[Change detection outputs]
-=-=-=-=-

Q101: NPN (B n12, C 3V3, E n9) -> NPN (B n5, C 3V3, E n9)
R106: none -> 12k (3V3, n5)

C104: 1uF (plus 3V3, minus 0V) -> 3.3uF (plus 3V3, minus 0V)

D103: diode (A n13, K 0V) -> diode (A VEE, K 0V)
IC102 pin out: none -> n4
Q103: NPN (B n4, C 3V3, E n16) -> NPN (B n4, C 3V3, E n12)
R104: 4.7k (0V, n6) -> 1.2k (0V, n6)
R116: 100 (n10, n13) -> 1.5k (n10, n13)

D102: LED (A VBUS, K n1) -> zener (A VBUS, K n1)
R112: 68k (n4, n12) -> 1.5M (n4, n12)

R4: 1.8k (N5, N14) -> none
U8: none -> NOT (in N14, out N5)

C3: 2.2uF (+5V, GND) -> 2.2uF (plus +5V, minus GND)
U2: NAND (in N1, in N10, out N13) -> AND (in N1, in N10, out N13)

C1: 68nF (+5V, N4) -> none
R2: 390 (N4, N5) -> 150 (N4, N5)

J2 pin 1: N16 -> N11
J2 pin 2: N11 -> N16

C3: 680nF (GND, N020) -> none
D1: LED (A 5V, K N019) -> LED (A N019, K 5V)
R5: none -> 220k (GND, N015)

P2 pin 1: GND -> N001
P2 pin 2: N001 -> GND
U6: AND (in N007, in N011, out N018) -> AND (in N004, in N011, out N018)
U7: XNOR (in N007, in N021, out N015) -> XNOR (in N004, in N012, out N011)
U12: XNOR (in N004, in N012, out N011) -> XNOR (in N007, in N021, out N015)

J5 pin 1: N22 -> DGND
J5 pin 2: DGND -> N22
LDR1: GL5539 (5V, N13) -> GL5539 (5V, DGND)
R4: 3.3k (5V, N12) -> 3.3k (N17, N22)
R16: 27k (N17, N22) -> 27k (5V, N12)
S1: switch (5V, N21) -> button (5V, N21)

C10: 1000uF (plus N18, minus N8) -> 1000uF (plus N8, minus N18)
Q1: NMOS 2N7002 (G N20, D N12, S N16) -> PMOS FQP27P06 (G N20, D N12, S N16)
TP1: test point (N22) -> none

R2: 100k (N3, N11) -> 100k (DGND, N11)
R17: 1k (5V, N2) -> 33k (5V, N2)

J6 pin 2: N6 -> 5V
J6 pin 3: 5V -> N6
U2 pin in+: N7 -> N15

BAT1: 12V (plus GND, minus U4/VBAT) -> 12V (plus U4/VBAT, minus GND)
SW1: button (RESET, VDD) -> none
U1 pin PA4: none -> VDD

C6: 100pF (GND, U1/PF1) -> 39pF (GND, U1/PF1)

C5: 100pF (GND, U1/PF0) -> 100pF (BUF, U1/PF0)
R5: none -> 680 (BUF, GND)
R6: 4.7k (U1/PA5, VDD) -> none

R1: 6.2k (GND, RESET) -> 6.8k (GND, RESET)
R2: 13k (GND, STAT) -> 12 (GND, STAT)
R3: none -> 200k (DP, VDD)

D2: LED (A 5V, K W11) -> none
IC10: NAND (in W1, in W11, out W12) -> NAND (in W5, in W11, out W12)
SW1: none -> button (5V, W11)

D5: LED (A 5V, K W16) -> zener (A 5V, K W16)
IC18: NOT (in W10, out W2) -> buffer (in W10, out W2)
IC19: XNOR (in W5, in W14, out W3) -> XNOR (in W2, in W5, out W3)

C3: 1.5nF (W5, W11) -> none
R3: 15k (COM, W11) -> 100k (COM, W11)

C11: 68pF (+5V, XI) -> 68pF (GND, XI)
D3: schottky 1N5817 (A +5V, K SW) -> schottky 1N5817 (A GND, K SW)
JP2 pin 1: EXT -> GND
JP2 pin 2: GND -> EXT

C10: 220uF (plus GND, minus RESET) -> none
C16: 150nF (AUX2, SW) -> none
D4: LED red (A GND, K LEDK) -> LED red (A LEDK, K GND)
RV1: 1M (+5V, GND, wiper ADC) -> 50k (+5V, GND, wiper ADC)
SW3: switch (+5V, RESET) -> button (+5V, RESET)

-=-=-=-=-

Your job is to give the data above again exactly, in full.

Q101: NPN (B n12, C 3V3, E n9) -> NPN (B n5, C 3V3, E n9)
R106: none -> 12k (3V3, n5)

C104: 1uF (plus 3V3, minus 0V) -> 3.3uF (plus 3V3, minus 0V)

D103: diode (A n13, K 0V) -> diode (A VEE, K 0V)
IC102 pin out: none -> n4
Q103: NPN (B n4, C 3V3, E n16) -> NPN (B n4, C 3V3, E n12)
R104: 4.7k (0V, n6) -> 1.2k (0V, n6)
R116: 100 (n10, n13) -> 1.5k (n10, n13)

D102: LED (A VBUS, K n1) -> zener (A VBUS, K n1)
R112: 68k (n4, n12) -> 1.5M (n4, n12)

R4: 1.8k (N5, N14) -> none
U8: none -> NOT (in N14, out N5)

C3: 2.2uF (+5V, GND) -> 2.2uF (plus +5V, minus GND)
U2: NAND (in N1, in N10, out N13) -> AND (in N1, in N10, out N13)

C1: 68nF (+5V, N4) -> none
R2: 390 (N4, N5) -> 150 (N4, N5)

J2 pin 1: N16 -> N11
J2 pin 2: N11 -> N16

C3: 680nF (GND, N020) -> none
D1: LED (A 5V, K N019) -> LED (A N019, K 5V)
R5: none -> 220k (GND, N015)

P2 pin 1: GND -> N001
P2 pin 2: N001 -> GND
U6: AND (in N007, in N011, out N018) -> AND (in N004, in N011, out N018)
U7: XNOR (in N007, in N021, out N015) -> XNOR (in N004, in N012, out N011)
U12: XNOR (in N004, in N012, out N011) -> XNOR (in N007, in N021, out N015)

J5 pin 1: N22 -> DGND
J5 pin 2: DGND -> N22
LDR1: GL5539 (5V, N13) -> GL5539 (5V, DGND)
R4: 3.3k (5V, N12) -> 3.3k (N17, N22)
R16: 27k (N17, N22) -> 27k (5V, N12)
S1: switch (5V, N21) -> button (5V, N21)

C10: 1000uF (plus N18, minus N8) -> 1000uF (plus N8, minus N18)
Q1: NMOS 2N7002 (G N20, D N12, S N16) -> PMOS FQP27P06 (G N20, D N12, S N16)
TP1: test point (N22) -> none

R2: 100k (N3, N11) -> 100k (DGND, N11)
R17: 1k (5V, N2) -> 33k (5V, N2)

J6 pin 2: N6 -> 5V
J6 pin 3: 5V -> N6
U2 pin in+: N7 -> N15

BAT1: 12V (plus GND, minus U4/VBAT) -> 12V (plus U4/VBAT, minus GND)
SW1: button (RESET, VDD) -> none
U1 pin PA4: none -> VDD

C6: 100pF (GND, U1/PF1) -> 39pF (GND, U1/PF1)

C5: 100pF (GND, U1/PF0) -> 100pF (BUF, U1/PF0)
R5: none -> 680 (BUF, GND)
R6: 4.7k (U1/PA5, VDD) -> none

R1: 6.2k (GND, RESET) -> 6.8k (GND, RESET)
R2: 13k (GND, STAT) -> 12 (GND, STAT)
R3: none -> 200k (DP, VDD)

D2: LED (A 5V, K W11) -> none
IC10: NAND (in W1, in W11, out W12) -> NAND (in W5, in W11, out W12)
SW1: none -> button (5V, W11)

D5: LED (A 5V, K W16) -> zener (A 5V, K W16)
IC18: NOT (in W10, out W2) -> buffer (in W10, out W2)
IC19: XNOR (in W5, in W14, out W3) -> XNOR (in W2, in W5, out W3)

C3: 1.5nF (W5, W11) -> none
R3: 15k (COM, W11) -> 100k (COM, W11)

C11: 68pF (+5V, XI) -> 68pF (GND, XI)
D3: schottky 1N5817 (A +5V, K SW) -> schottky 1N5817 (A GND, K SW)
JP2 pin 1: EXT -> GND
JP2 pin 2: GND -> EXT

C10: 220uF (plus GND, minus RESET) -> none
C16: 150nF (AUX2, SW) -> none
D4: LED red (A GND, K LEDK) -> LED red (A LEDK, K GND)
RV1: 1M (+5V, GND, wiper ADC) -> 50k (+5V, GND, wiper ADC)
SW3: switch (+5V, RESET) -> button (+5V, RESET)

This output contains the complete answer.